• EXERCISE AIM:
From the line with "I need masks" through the final line, please write out the listing exactly, including both of those lines.

• GIVEN INFORMATION:
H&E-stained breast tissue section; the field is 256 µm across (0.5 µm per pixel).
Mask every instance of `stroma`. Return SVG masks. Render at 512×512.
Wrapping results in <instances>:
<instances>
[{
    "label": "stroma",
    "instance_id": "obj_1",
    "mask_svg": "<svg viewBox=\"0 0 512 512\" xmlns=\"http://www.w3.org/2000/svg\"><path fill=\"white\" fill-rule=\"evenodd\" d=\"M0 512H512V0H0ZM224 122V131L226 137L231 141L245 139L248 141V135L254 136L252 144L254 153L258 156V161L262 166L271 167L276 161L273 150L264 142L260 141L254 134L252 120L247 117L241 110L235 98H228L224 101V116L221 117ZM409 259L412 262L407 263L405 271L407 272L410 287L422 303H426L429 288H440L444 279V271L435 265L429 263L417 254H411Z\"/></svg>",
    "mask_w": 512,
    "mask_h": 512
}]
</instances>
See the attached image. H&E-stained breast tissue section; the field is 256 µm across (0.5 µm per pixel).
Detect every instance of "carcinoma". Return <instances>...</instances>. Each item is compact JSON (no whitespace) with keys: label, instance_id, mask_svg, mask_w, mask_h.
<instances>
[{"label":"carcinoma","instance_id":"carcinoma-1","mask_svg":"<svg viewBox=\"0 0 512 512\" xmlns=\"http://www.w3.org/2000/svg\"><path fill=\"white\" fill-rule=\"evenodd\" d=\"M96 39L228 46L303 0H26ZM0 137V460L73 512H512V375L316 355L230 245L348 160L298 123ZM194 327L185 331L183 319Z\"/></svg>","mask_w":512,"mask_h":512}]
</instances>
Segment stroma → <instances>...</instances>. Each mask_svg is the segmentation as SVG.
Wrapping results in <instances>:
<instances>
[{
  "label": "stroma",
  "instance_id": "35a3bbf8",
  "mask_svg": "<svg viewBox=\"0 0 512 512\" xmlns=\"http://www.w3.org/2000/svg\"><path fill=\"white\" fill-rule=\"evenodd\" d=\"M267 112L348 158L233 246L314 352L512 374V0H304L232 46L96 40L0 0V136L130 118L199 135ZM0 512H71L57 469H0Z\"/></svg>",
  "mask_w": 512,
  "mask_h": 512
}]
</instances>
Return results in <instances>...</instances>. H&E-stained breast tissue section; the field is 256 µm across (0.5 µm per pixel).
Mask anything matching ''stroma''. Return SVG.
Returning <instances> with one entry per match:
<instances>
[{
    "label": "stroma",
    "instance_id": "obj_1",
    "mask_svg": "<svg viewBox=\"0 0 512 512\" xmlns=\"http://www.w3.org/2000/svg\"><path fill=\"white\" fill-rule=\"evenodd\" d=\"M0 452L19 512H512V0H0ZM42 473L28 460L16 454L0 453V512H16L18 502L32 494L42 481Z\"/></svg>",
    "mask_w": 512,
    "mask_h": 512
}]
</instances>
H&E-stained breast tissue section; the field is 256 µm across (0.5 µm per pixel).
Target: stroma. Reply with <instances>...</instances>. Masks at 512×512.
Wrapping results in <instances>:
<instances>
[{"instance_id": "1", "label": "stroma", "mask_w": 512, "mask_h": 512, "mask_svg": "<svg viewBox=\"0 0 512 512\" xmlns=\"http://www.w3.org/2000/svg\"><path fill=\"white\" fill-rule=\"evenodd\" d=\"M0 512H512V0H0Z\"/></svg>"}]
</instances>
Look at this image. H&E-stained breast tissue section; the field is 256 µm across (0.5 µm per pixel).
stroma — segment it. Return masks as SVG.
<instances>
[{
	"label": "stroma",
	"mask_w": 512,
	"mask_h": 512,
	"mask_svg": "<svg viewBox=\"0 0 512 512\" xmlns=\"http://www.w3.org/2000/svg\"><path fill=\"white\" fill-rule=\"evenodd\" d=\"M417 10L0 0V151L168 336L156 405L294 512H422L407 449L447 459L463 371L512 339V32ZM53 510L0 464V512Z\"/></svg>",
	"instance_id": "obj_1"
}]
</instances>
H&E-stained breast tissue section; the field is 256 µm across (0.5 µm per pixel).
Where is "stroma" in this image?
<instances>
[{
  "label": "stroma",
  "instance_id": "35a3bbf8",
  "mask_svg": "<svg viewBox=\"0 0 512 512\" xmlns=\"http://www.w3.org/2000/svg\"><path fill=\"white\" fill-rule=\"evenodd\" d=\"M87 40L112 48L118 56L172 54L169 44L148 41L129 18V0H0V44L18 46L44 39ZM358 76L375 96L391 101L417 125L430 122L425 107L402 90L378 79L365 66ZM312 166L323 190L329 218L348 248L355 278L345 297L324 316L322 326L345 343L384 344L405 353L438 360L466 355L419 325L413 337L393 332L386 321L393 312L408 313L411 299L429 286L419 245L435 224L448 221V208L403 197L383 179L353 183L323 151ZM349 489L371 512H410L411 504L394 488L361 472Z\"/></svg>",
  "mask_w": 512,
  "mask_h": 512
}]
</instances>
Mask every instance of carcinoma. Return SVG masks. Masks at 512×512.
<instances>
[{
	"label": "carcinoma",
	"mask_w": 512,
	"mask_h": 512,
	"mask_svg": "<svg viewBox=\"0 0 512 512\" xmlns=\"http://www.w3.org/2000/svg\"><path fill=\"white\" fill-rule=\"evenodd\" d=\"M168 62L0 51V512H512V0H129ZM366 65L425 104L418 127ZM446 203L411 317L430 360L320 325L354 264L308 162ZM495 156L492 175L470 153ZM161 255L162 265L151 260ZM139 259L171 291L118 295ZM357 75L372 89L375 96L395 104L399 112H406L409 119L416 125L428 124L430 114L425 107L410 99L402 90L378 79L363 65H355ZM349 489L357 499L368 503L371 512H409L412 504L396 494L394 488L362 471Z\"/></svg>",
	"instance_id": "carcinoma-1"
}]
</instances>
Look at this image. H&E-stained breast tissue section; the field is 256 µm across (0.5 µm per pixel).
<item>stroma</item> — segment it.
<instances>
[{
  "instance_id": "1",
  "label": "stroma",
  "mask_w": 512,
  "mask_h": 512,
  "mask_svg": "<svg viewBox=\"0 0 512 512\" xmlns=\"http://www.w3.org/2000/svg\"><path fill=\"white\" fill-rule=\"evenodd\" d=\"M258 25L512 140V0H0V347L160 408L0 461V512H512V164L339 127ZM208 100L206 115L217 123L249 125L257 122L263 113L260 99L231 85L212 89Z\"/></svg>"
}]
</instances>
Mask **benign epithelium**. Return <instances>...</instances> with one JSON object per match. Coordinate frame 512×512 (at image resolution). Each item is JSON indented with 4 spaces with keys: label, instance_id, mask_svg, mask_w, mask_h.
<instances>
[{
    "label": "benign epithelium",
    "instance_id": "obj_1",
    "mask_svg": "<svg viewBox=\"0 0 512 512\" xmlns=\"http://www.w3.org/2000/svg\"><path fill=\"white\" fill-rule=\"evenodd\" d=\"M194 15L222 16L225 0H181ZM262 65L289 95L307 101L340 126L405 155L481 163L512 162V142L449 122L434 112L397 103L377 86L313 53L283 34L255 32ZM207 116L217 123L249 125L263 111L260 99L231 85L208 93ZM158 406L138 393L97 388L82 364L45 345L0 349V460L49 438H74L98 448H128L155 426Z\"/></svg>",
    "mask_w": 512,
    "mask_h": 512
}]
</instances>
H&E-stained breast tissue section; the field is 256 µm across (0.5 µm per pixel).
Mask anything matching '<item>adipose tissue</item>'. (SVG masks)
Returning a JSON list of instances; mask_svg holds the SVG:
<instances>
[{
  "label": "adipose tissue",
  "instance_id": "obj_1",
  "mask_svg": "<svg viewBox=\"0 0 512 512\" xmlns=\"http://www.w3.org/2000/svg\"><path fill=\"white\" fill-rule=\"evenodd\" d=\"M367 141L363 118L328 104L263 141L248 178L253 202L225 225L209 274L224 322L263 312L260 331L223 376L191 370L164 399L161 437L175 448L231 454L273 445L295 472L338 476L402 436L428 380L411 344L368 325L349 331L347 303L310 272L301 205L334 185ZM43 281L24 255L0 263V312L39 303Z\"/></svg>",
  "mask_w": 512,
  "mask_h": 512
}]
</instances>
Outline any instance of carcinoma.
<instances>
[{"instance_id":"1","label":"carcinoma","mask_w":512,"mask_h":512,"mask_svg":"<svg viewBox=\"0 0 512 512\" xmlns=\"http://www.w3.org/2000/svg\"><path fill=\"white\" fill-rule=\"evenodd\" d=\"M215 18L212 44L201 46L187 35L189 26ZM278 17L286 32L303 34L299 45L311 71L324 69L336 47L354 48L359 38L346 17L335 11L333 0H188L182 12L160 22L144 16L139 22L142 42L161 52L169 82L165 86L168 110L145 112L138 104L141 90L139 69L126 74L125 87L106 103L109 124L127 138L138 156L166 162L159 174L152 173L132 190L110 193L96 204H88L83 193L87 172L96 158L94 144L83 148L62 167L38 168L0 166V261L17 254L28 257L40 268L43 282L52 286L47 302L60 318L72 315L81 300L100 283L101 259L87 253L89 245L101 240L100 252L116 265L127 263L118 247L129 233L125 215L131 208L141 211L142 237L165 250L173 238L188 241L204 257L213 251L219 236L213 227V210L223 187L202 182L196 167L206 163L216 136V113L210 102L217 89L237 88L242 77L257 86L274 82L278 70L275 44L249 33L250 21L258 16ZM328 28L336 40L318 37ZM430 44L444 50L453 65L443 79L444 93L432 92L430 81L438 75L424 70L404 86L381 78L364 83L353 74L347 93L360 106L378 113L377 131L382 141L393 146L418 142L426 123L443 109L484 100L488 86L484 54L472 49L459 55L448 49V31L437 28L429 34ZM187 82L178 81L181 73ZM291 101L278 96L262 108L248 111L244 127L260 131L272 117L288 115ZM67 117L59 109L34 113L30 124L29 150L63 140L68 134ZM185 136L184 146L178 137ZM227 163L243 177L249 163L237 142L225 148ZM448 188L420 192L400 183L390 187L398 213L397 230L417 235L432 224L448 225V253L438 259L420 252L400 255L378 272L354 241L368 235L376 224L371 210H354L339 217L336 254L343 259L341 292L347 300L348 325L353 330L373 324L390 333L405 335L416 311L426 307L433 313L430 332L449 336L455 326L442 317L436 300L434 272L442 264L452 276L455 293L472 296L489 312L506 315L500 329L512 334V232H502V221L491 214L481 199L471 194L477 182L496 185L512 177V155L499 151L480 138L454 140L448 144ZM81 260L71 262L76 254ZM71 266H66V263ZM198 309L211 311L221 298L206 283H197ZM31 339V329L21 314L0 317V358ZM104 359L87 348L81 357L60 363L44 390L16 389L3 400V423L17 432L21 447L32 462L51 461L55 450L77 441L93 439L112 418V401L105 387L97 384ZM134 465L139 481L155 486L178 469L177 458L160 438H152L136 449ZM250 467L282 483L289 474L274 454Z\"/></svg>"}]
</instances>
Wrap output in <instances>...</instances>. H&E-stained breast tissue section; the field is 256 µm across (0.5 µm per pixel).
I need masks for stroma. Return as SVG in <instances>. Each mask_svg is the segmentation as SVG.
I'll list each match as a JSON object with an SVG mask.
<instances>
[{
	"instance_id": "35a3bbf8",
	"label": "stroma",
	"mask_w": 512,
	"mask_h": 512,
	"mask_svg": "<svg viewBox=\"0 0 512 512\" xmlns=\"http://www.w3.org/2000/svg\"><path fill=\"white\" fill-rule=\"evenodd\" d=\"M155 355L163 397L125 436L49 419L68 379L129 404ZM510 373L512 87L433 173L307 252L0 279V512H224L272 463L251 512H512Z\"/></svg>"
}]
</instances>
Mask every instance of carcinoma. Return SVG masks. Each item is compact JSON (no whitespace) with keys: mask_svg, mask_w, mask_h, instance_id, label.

• WORKED ANSWER:
I need masks for stroma. Return as SVG in <instances>. Each mask_svg is the segmentation as SVG.
I'll list each match as a JSON object with an SVG mask.
<instances>
[{
	"instance_id": "35a3bbf8",
	"label": "stroma",
	"mask_w": 512,
	"mask_h": 512,
	"mask_svg": "<svg viewBox=\"0 0 512 512\" xmlns=\"http://www.w3.org/2000/svg\"><path fill=\"white\" fill-rule=\"evenodd\" d=\"M155 355L163 397L125 436L49 419L68 379L129 404ZM510 373L512 87L433 173L307 252L0 279V512H224L272 463L251 512H512Z\"/></svg>"
}]
</instances>
Mask every instance of carcinoma. Return SVG masks. Each item is compact JSON (no whitespace) with keys: mask_svg, mask_w, mask_h, instance_id, label.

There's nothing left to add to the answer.